[Exercise instructions]: Keep every line of the data below that has the string "none" and present those lines.

Start of Material shown

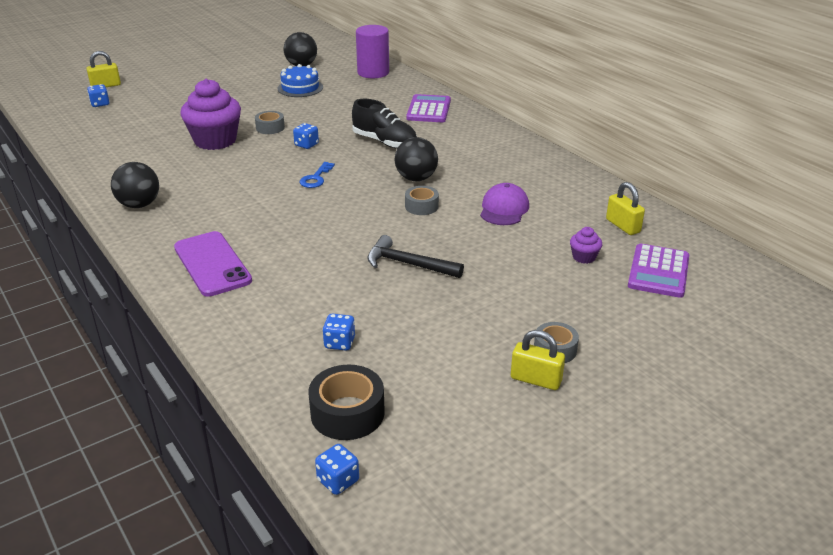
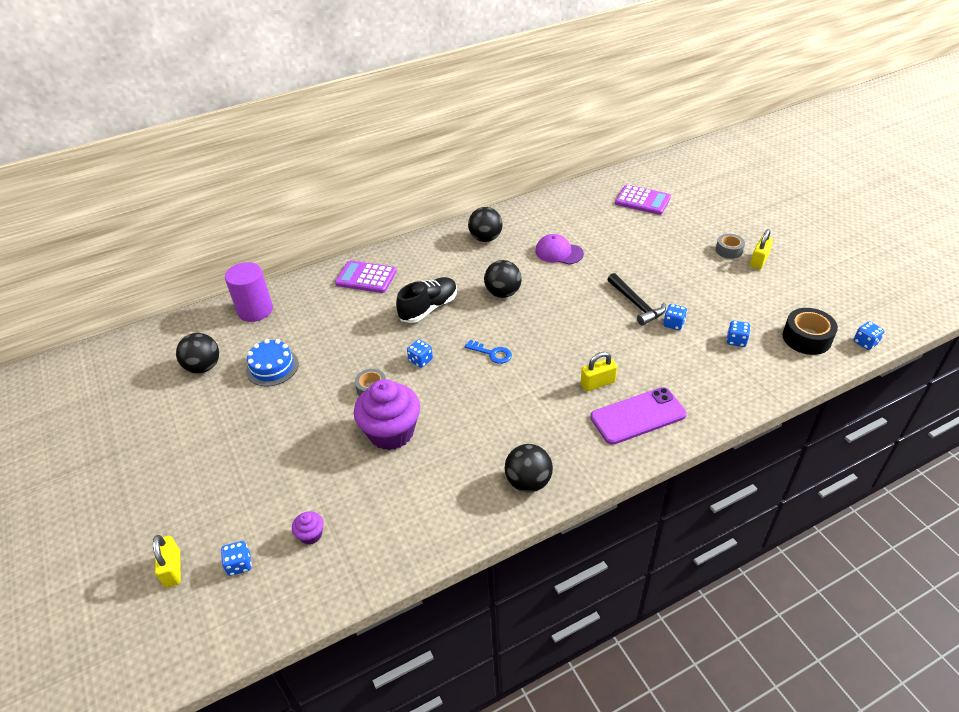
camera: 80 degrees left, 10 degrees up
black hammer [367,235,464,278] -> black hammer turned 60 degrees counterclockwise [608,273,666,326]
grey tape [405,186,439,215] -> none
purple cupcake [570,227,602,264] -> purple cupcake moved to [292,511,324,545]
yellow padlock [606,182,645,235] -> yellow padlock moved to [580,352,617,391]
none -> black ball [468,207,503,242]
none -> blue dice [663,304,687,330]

End of Material shown

[Answer to this exercise]:
grey tape [405,186,439,215] -> none
none -> black ball [468,207,503,242]
none -> blue dice [663,304,687,330]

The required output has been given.